[Collection entries]
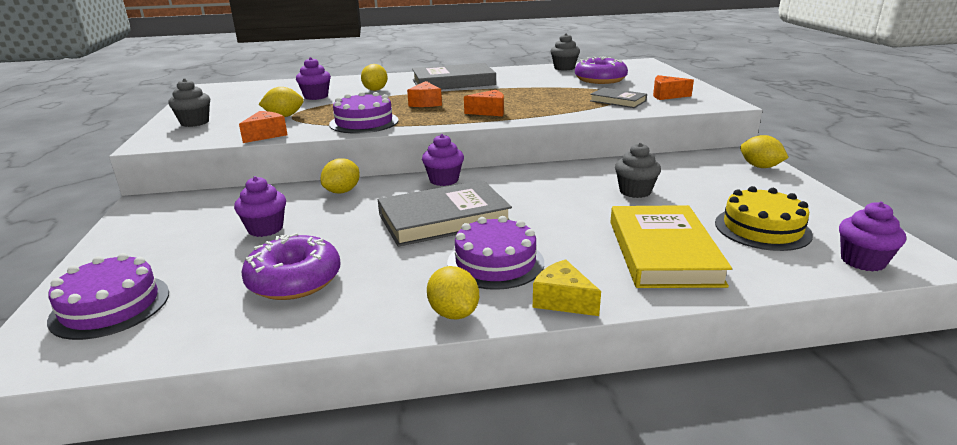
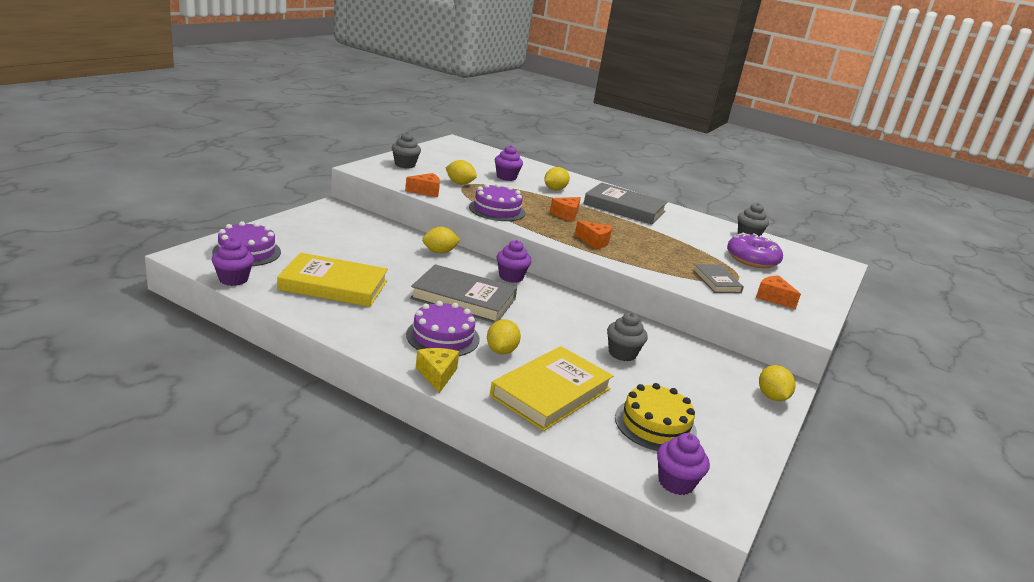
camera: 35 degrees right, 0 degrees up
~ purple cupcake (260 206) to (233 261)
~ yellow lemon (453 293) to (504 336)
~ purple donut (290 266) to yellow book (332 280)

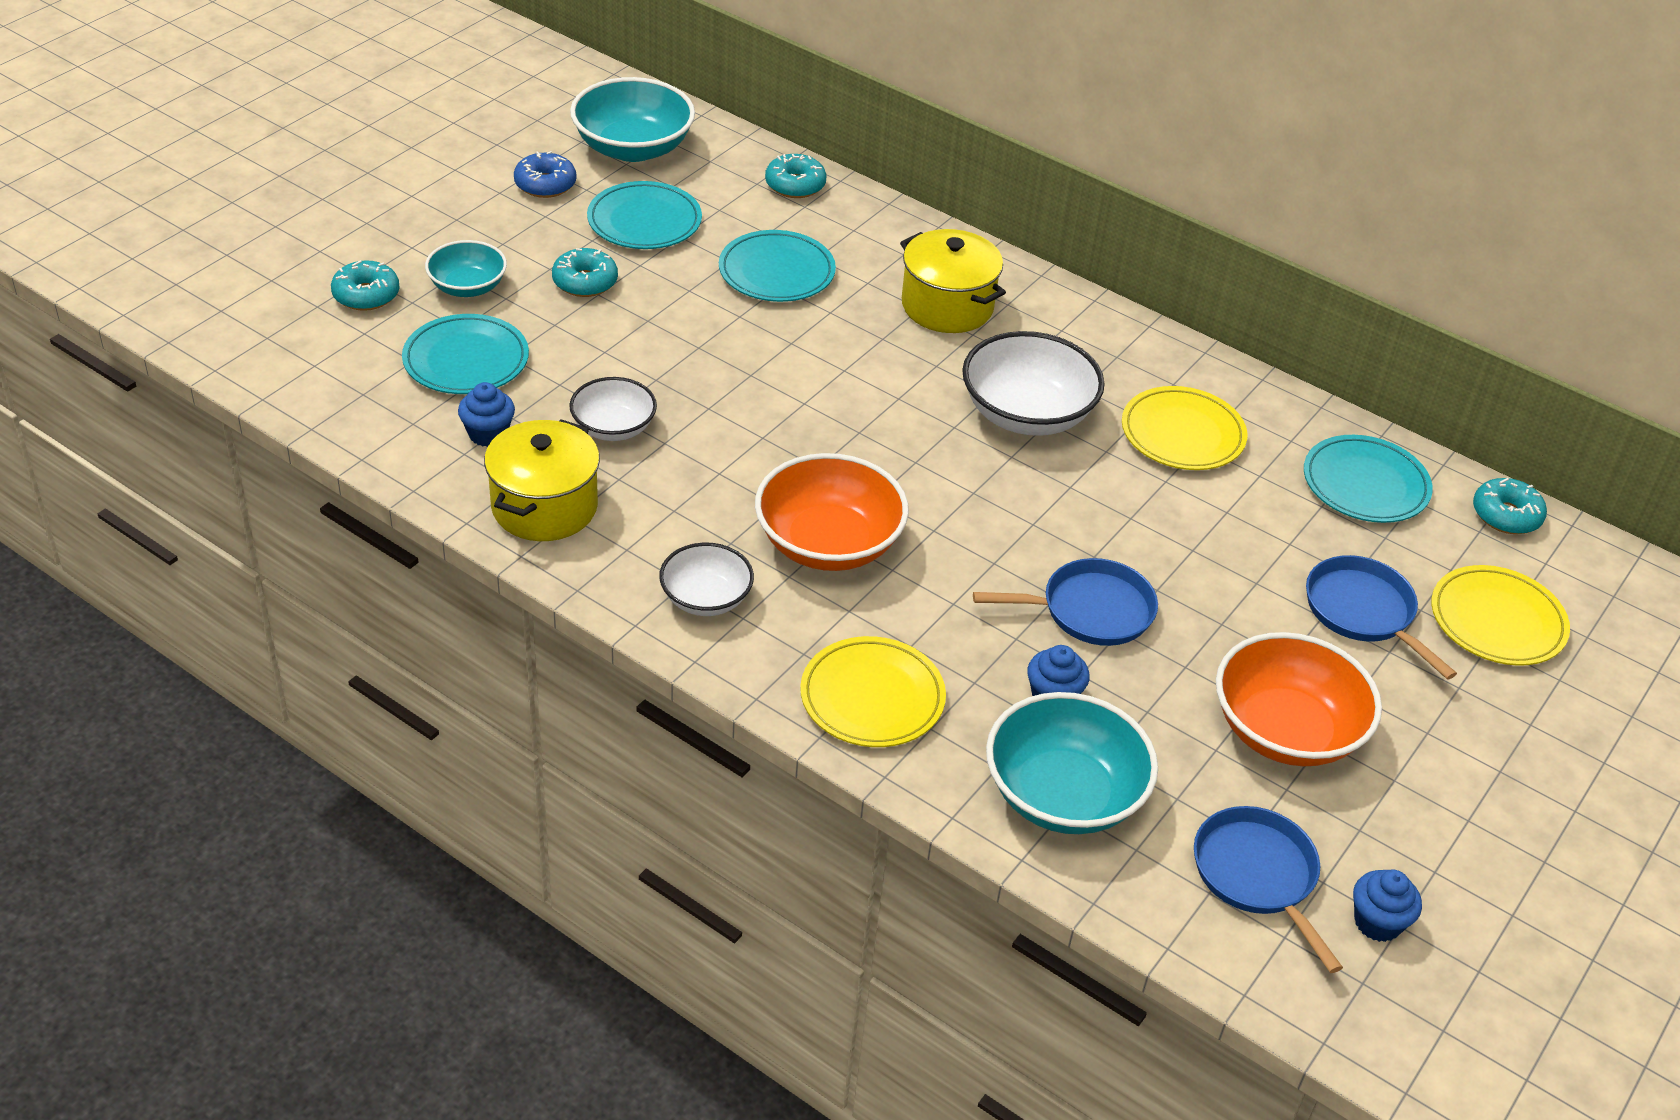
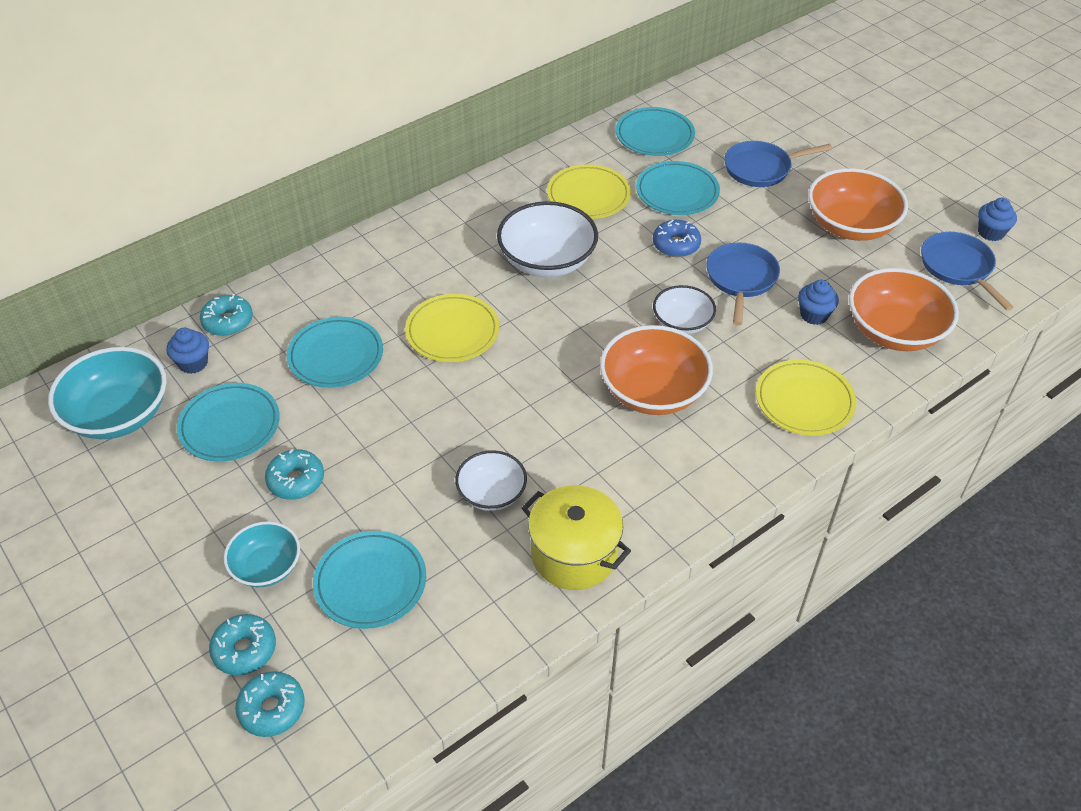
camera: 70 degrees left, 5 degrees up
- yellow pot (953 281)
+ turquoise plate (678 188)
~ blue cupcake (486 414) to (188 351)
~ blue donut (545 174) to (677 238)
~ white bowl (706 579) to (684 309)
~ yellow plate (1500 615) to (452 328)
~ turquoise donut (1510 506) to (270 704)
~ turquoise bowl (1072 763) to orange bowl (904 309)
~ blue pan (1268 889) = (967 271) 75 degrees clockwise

TO DO => Begin at the line containing "to (504 336)" and extract every line through the end of the records, inclusive, exactly and only; omit pictures.

WORKED SOLUTION =>
~ yellow lemon (453 293) to (504 336)
~ purple donut (290 266) to yellow book (332 280)

camera: 70 degrees left, 5 degrees up
- yellow pot (953 281)
+ turquoise plate (678 188)
~ blue cupcake (486 414) to (188 351)
~ blue donut (545 174) to (677 238)
~ white bowl (706 579) to (684 309)
~ yellow plate (1500 615) to (452 328)
~ turquoise donut (1510 506) to (270 704)
~ turquoise bowl (1072 763) to orange bowl (904 309)
~ blue pan (1268 889) = (967 271) 75 degrees clockwise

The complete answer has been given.